*Task to carry out*: Count the lines of the records that contain the string "appoggiatura", treating uppercase and lowercase as different. Give only the number.

Data items:
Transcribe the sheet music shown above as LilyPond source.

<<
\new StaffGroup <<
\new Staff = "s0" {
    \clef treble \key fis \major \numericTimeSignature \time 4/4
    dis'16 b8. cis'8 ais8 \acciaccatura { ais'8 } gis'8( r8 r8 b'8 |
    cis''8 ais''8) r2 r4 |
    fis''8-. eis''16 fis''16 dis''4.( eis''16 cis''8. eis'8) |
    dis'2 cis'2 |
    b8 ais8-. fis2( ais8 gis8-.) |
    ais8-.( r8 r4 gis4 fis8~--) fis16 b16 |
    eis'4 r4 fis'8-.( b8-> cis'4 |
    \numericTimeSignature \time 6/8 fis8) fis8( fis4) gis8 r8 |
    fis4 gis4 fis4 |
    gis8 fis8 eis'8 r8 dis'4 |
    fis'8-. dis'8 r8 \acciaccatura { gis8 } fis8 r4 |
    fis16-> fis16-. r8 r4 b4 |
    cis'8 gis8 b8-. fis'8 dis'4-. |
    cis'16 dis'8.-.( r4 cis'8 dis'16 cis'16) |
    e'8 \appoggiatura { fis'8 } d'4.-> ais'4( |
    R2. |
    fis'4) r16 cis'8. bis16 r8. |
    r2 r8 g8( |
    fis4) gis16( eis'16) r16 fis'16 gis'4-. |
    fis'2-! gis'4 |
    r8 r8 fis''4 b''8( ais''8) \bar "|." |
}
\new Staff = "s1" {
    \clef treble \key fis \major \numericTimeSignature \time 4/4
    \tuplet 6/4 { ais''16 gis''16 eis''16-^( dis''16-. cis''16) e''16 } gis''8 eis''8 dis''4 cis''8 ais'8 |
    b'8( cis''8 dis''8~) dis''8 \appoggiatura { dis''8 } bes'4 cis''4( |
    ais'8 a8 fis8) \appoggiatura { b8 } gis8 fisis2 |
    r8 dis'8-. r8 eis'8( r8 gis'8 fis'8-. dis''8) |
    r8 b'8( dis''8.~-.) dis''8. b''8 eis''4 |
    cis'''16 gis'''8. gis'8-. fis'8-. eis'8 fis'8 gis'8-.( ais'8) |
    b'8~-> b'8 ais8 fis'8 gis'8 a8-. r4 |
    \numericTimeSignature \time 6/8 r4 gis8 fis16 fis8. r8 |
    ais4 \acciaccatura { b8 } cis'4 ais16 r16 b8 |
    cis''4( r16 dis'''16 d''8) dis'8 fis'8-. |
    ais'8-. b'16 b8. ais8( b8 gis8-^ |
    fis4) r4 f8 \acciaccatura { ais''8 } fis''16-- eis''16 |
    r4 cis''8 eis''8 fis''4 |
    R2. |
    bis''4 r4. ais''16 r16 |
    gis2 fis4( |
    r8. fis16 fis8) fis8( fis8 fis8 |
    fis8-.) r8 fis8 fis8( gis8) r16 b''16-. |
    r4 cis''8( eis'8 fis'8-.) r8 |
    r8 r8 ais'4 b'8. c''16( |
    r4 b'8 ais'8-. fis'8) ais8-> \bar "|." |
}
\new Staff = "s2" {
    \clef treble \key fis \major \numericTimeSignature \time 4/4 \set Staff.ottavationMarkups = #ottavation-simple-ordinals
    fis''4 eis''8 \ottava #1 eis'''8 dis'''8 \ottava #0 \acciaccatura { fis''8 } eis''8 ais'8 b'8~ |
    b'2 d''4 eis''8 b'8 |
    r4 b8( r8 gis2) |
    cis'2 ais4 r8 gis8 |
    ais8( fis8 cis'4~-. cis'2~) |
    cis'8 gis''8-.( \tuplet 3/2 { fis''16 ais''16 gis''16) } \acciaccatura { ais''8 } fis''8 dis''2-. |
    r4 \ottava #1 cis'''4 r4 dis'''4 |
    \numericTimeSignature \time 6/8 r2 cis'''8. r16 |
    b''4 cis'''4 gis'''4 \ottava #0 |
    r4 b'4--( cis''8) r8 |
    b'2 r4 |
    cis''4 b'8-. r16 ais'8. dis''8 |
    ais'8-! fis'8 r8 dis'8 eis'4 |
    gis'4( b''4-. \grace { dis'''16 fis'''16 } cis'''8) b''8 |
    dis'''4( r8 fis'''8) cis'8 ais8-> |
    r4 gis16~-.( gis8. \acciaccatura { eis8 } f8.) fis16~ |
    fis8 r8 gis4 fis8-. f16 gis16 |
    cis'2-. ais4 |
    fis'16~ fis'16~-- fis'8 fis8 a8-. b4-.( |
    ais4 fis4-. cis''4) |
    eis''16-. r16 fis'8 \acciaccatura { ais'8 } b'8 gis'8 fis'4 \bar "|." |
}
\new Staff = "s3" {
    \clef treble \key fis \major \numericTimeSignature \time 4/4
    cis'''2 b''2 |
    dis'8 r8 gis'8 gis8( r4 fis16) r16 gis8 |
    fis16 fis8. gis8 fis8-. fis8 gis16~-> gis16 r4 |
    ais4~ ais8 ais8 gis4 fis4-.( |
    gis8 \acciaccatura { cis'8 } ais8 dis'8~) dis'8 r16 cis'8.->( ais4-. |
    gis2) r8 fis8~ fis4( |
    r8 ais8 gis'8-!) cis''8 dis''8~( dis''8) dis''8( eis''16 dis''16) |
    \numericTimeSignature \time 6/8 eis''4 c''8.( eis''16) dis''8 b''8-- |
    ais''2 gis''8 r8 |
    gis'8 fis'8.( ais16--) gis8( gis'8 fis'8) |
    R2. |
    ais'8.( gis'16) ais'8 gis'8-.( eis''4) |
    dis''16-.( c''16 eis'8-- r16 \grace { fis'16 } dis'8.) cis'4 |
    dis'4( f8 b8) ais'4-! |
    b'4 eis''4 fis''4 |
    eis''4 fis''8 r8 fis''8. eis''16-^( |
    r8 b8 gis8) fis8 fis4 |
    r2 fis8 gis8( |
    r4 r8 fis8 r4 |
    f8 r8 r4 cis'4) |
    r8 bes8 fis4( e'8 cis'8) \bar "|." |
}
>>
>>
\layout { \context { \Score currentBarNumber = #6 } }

*Completed task*: 3